DATA EXTRACT START

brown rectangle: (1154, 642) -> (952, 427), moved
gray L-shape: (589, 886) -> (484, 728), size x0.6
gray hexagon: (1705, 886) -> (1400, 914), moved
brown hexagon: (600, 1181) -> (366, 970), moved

DATA EXTRACT END
DATA EXTRACT START

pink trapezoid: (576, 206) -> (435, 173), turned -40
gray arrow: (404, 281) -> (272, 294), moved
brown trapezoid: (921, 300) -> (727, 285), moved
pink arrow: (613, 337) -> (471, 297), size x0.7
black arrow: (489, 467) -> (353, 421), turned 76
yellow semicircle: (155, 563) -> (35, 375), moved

DATA EXTRACT END

- EXERCISE
Your answer should be the lines of the listing above between the line holding "black arrow: (489, 467)" and the line holding "yellow semicircle: (155, 563)", inclusive, restated word for word and alone.

- YOUR RESPONSE
black arrow: (489, 467) -> (353, 421), turned 76
yellow semicircle: (155, 563) -> (35, 375), moved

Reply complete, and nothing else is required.